→ TASK PROMPT
A verbatim copy of all the data is required, minus any images.

→ SOURCE MATERIAL
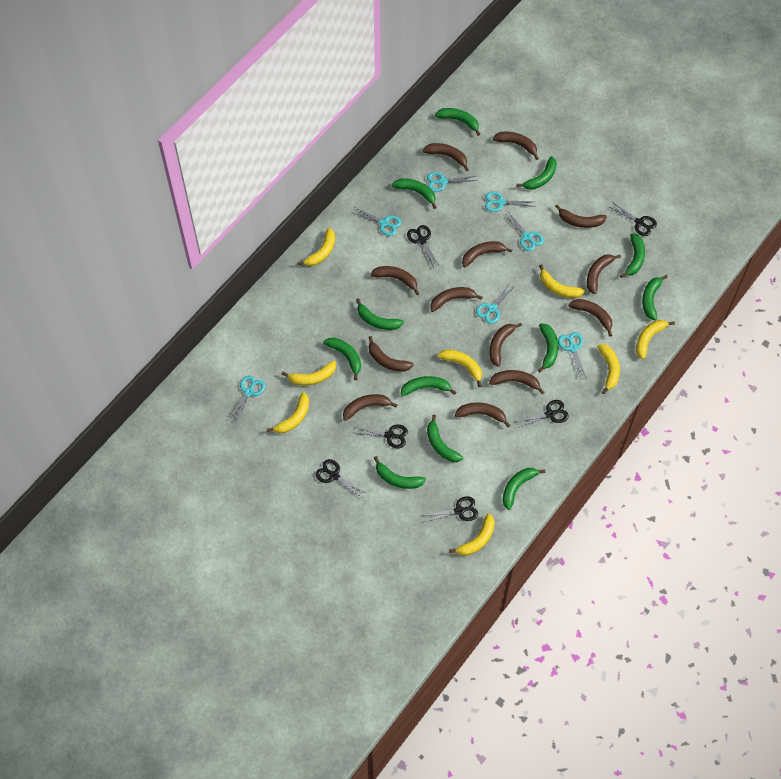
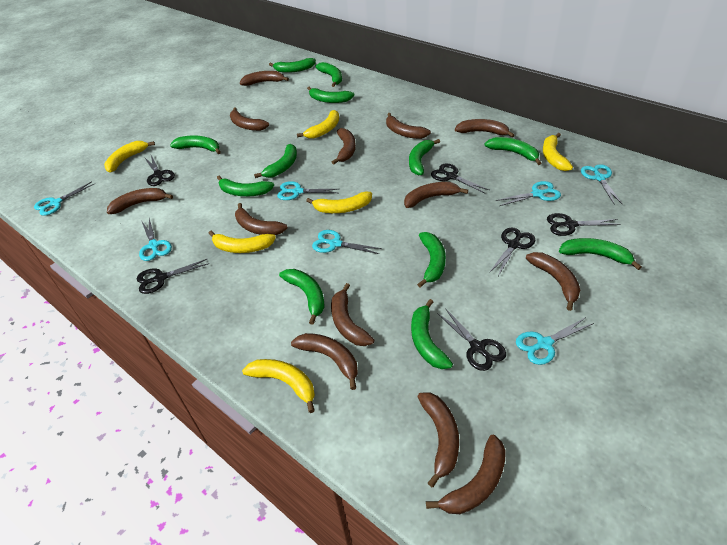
yellow banana: 8 -> 6

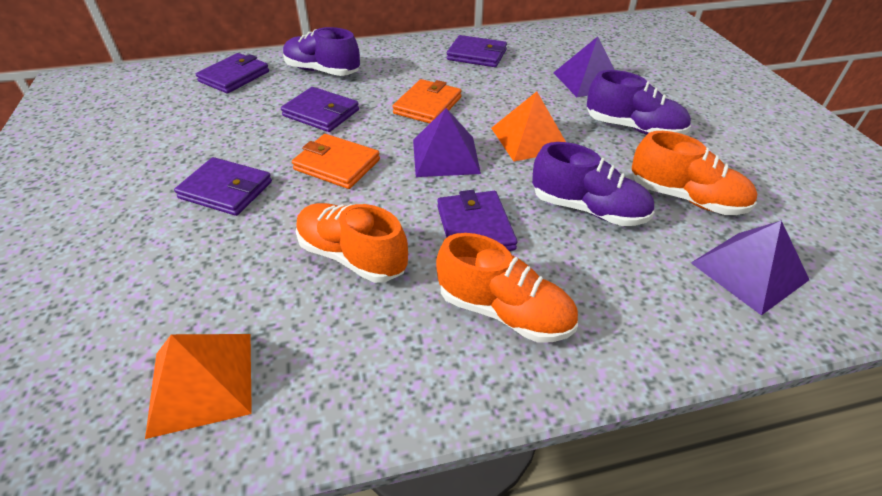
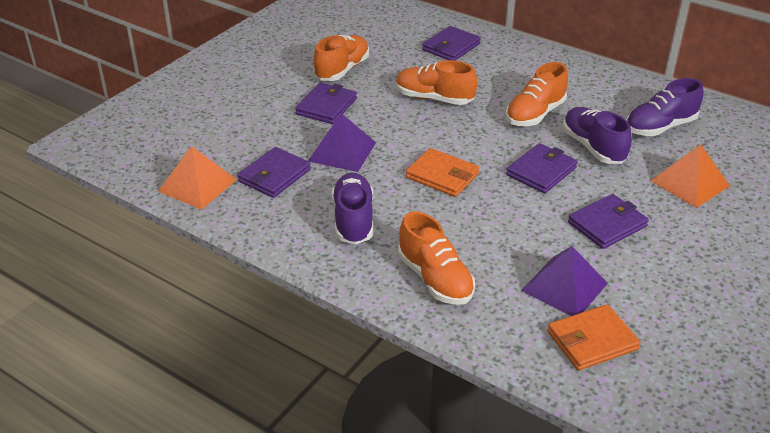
orange shoe: 3 -> 4
purple pyramid: 3 -> 2

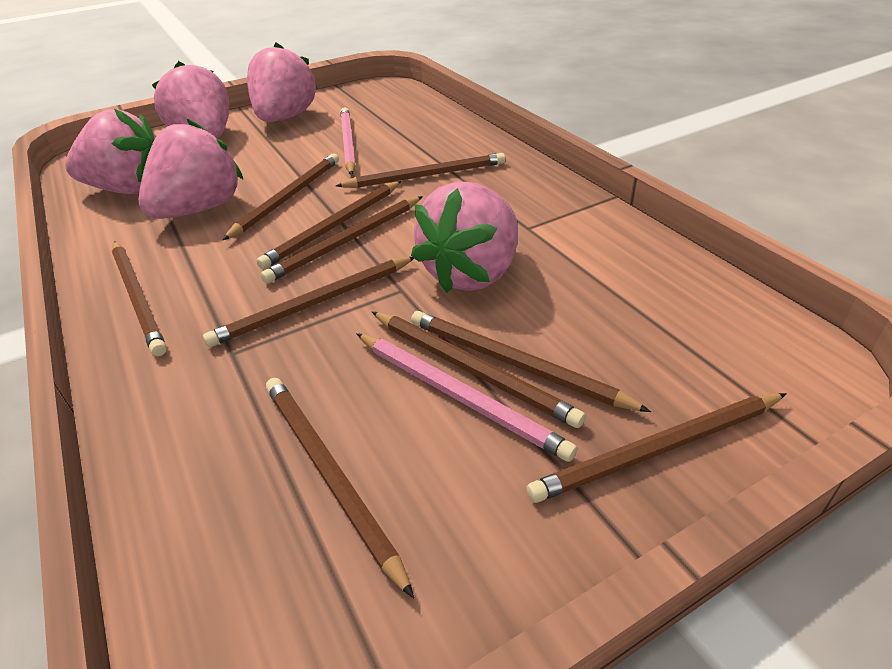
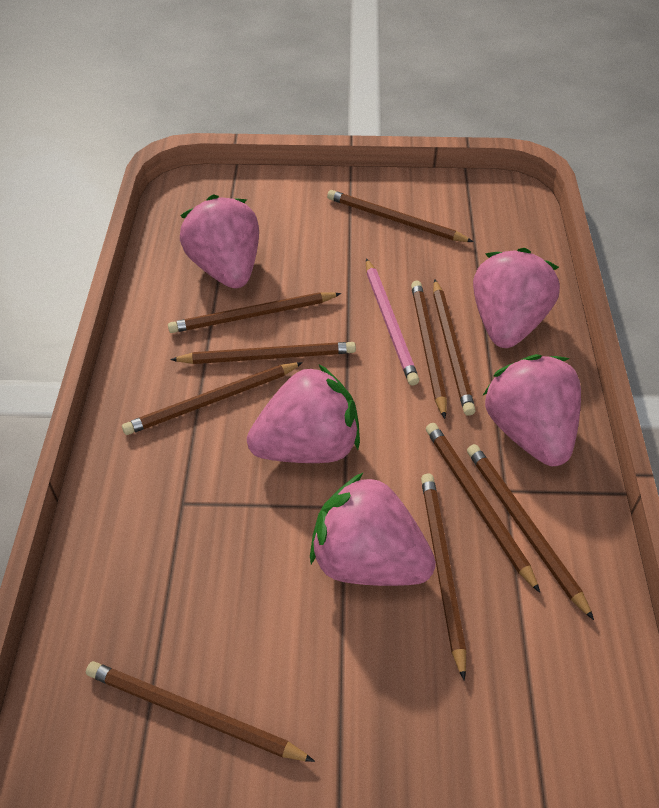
pink pencil: 2 -> 1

→ RESULT FOR THIS EXERCISE
yellow banana: 8 -> 6

orange shoe: 3 -> 4
purple pyramid: 3 -> 2

pink pencil: 2 -> 1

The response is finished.